(Stored dataset items)
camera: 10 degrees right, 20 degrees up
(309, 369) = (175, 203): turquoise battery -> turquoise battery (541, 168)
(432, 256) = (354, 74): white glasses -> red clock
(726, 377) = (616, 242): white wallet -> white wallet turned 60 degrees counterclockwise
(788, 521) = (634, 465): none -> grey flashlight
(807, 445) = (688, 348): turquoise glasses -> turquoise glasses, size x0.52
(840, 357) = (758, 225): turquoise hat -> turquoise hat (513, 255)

...

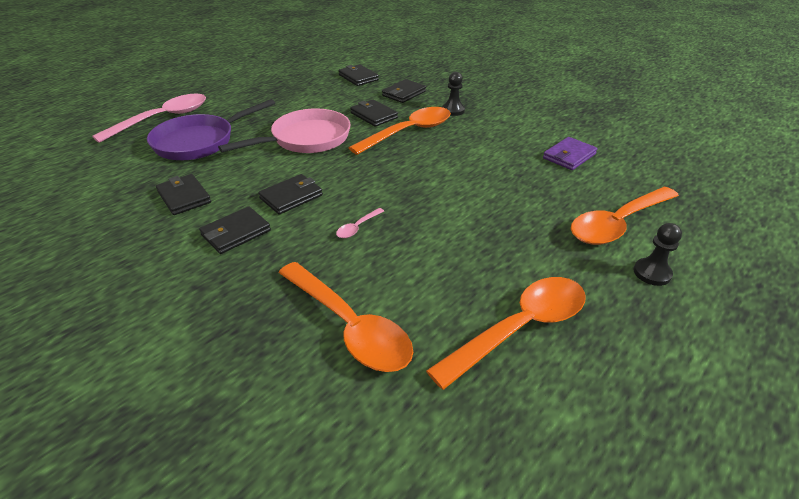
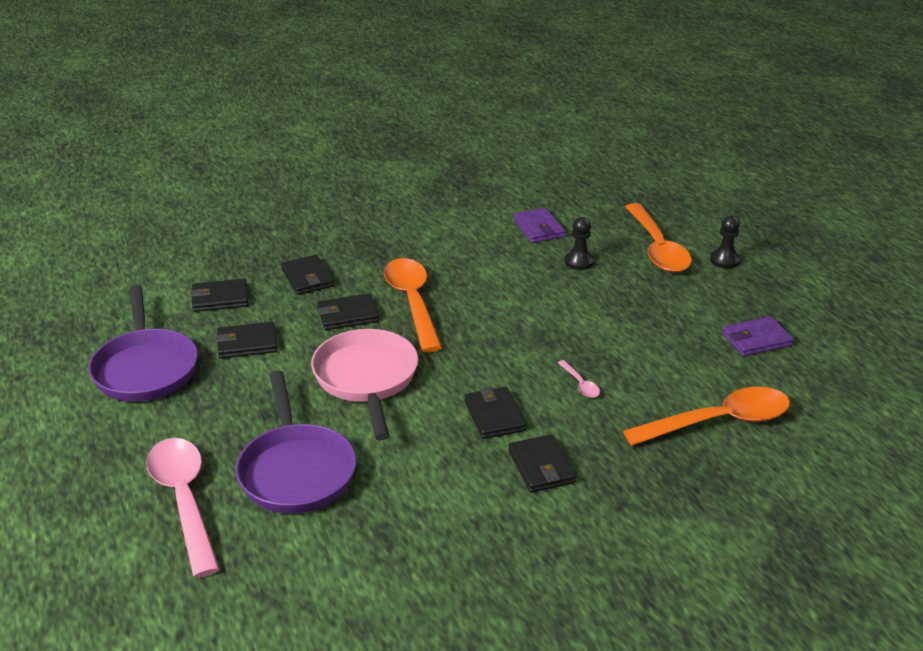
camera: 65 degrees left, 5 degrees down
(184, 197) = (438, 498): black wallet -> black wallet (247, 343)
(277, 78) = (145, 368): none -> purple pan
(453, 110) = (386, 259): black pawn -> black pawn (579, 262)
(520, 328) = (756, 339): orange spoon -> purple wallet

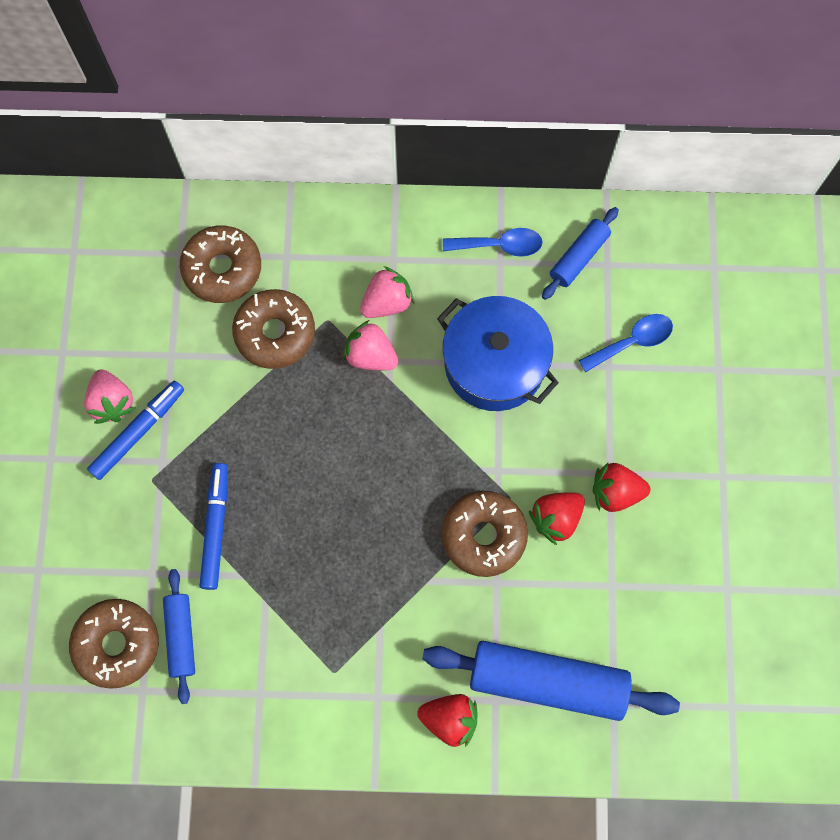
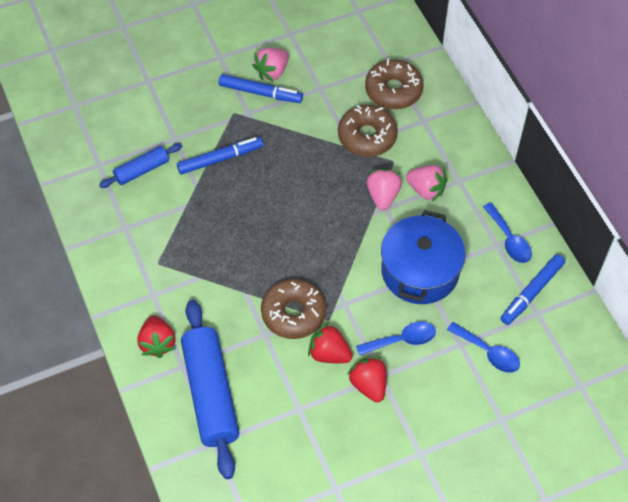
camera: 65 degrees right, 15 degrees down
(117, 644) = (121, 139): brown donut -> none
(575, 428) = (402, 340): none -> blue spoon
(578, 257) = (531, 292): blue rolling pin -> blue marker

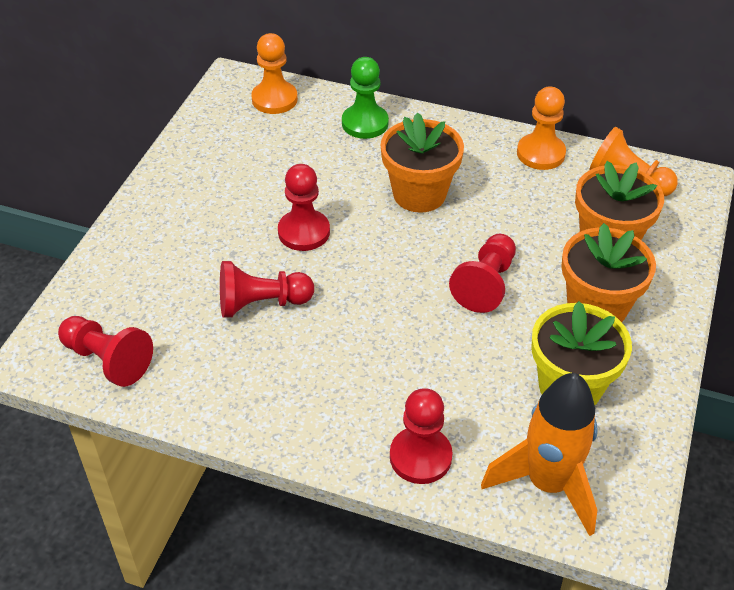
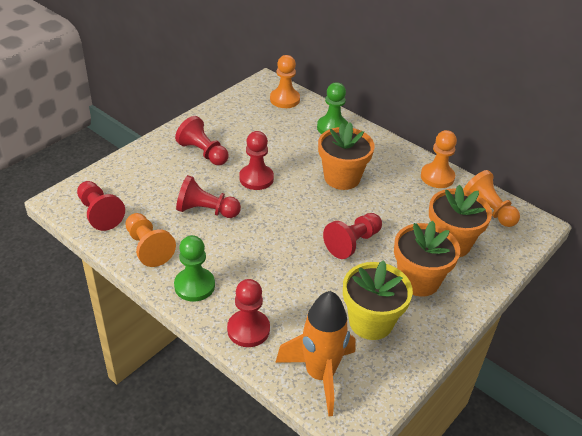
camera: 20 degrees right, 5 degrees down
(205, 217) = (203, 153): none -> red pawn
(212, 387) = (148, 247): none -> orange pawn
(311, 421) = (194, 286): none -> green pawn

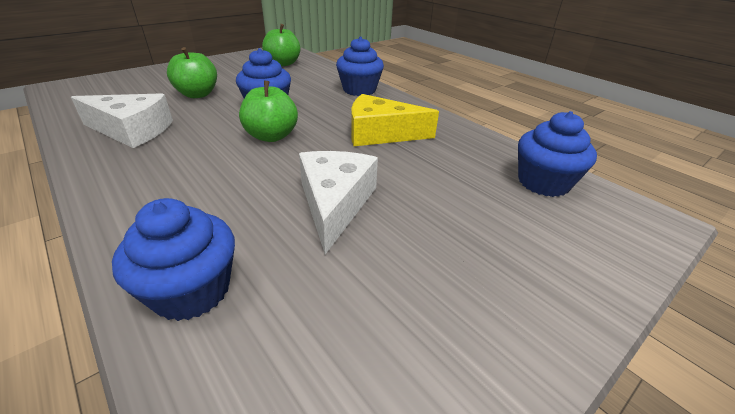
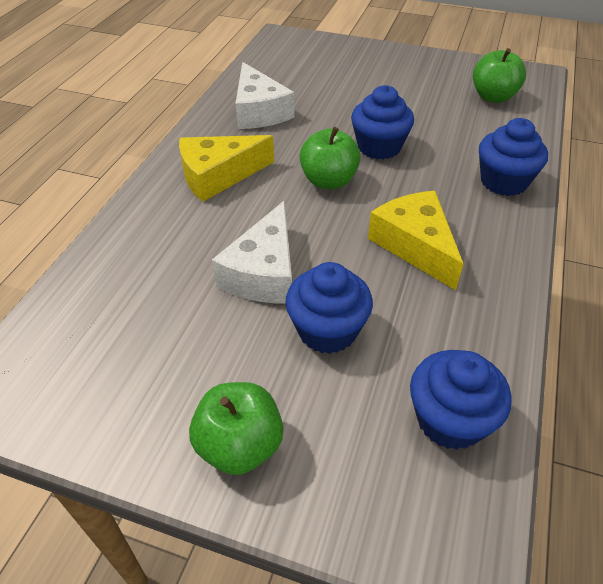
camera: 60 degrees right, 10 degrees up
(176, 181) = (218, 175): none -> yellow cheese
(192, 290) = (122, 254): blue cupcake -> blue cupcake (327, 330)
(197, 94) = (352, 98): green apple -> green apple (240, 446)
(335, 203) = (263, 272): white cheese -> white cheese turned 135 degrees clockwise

● **Task goal**
What you write out is the stretch of entries from the line containing "camera: 20 degrees right, 5 degrees down" to the line containing "(335, 203) = (263, 272): white", word for word, with both end lines and no pictures.

● **Answer to this problem**
camera: 20 degrees right, 5 degrees down
(205, 217) = (203, 153): none -> red pawn
(212, 387) = (148, 247): none -> orange pawn
(311, 421) = (194, 286): none -> green pawn

camera: 60 degrees right, 10 degrees up
(176, 181) = (218, 175): none -> yellow cheese
(192, 290) = (122, 254): blue cupcake -> blue cupcake (327, 330)
(197, 94) = (352, 98): green apple -> green apple (240, 446)
(335, 203) = (263, 272): white cheese -> white cheese turned 135 degrees clockwise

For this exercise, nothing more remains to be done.